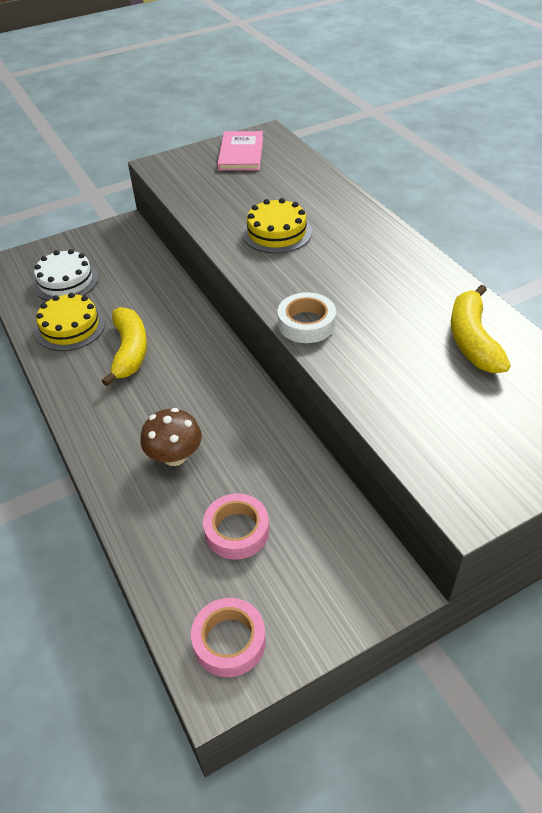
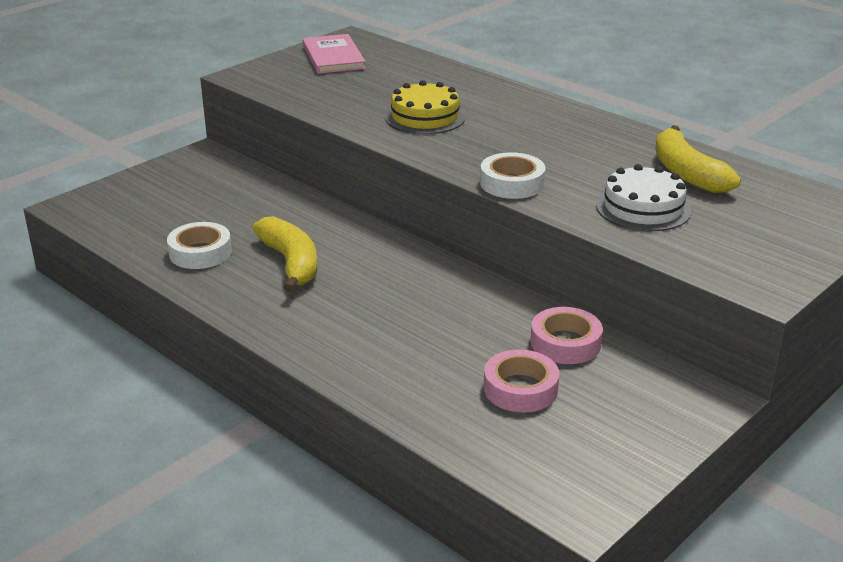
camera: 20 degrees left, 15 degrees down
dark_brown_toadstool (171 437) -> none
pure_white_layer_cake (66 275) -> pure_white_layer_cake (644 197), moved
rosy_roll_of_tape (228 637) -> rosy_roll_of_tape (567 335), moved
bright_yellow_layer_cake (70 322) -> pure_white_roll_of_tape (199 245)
■ ■ ■
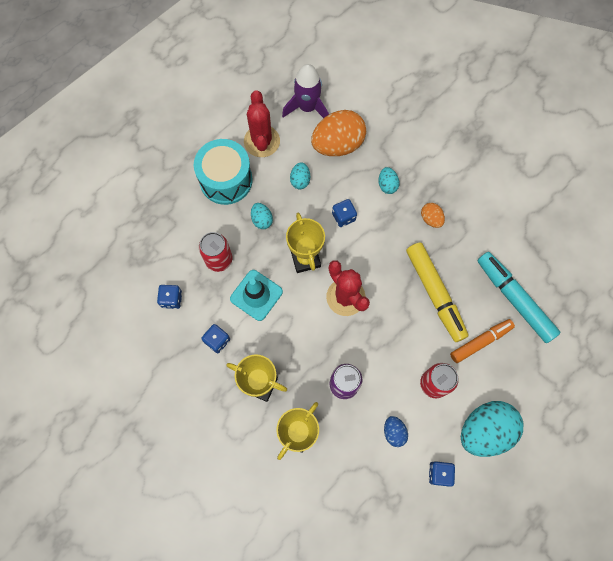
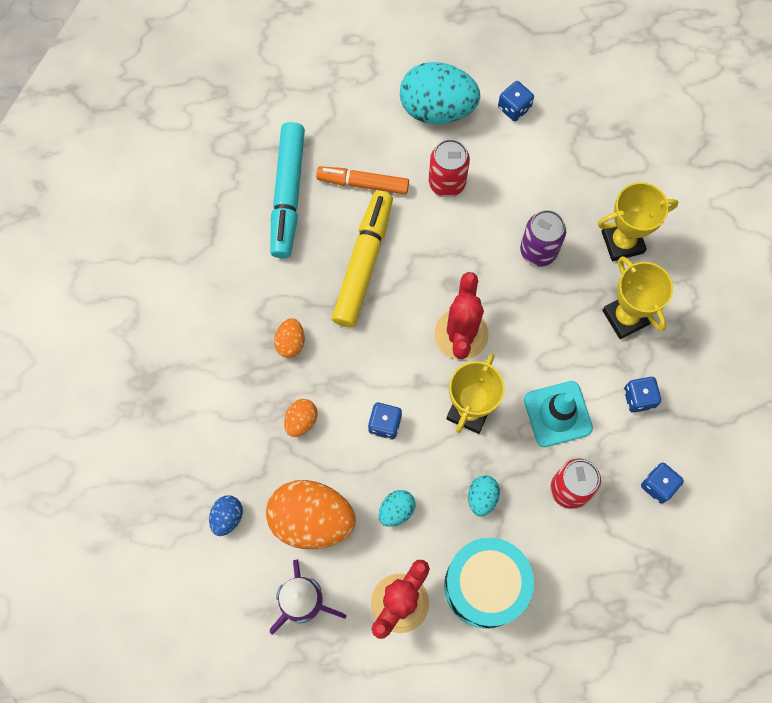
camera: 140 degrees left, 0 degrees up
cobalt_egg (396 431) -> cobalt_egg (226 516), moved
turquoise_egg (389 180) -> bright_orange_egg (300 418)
■ ■ ■
● **REQUIRED ACTION**
Filter the listing so that only lines holding the word "left" remain, and copy those lines.

● **SOLUTION**
camera: 20 degrees left, 15 degrees down
camera: 140 degrees left, 0 degrees up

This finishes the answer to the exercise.